→ Task prompt:
Output exactly the lines below, starting with the line that has "none -> tan brick A6 level 1" and going on through the line that has "none -> white brick B9:C9 level 2", both included, and no other lines.

→ Records supplied:
════════════════
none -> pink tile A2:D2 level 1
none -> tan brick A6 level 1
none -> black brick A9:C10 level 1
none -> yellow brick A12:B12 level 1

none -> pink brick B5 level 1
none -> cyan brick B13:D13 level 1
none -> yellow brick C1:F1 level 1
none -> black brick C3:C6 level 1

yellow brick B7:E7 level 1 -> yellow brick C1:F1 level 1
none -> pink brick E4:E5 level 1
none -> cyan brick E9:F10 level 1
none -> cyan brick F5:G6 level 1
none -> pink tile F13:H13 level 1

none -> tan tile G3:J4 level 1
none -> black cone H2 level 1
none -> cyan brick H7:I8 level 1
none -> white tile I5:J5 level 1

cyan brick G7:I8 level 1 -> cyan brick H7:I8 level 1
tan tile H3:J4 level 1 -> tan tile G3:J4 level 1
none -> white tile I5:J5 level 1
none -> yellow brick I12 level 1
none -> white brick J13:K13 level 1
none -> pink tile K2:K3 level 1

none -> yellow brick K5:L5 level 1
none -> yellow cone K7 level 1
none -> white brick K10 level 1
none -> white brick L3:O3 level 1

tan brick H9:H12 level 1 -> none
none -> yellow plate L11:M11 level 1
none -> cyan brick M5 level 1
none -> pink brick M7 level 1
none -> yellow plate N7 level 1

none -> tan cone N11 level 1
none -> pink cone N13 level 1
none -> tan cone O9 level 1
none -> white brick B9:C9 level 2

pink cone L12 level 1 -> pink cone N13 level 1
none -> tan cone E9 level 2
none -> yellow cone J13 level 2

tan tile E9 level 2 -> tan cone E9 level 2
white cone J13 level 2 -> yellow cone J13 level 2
════════════════
→ Your solution:
none -> tan brick A6 level 1
none -> black brick A9:C10 level 1
none -> yellow brick A12:B12 level 1

none -> pink brick B5 level 1
none -> cyan brick B13:D13 level 1
none -> yellow brick C1:F1 level 1
none -> black brick C3:C6 level 1

yellow brick B7:E7 level 1 -> yellow brick C1:F1 level 1
none -> pink brick E4:E5 level 1
none -> cyan brick E9:F10 level 1
none -> cyan brick F5:G6 level 1
none -> pink tile F13:H13 level 1

none -> tan tile G3:J4 level 1
none -> black cone H2 level 1
none -> cyan brick H7:I8 level 1
none -> white tile I5:J5 level 1

cyan brick G7:I8 level 1 -> cyan brick H7:I8 level 1
tan tile H3:J4 level 1 -> tan tile G3:J4 level 1
none -> white tile I5:J5 level 1
none -> yellow brick I12 level 1
none -> white brick J13:K13 level 1
none -> pink tile K2:K3 level 1

none -> yellow brick K5:L5 level 1
none -> yellow cone K7 level 1
none -> white brick K10 level 1
none -> white brick L3:O3 level 1

tan brick H9:H12 level 1 -> none
none -> yellow plate L11:M11 level 1
none -> cyan brick M5 level 1
none -> pink brick M7 level 1
none -> yellow plate N7 level 1

none -> tan cone N11 level 1
none -> pink cone N13 level 1
none -> tan cone O9 level 1
none -> white brick B9:C9 level 2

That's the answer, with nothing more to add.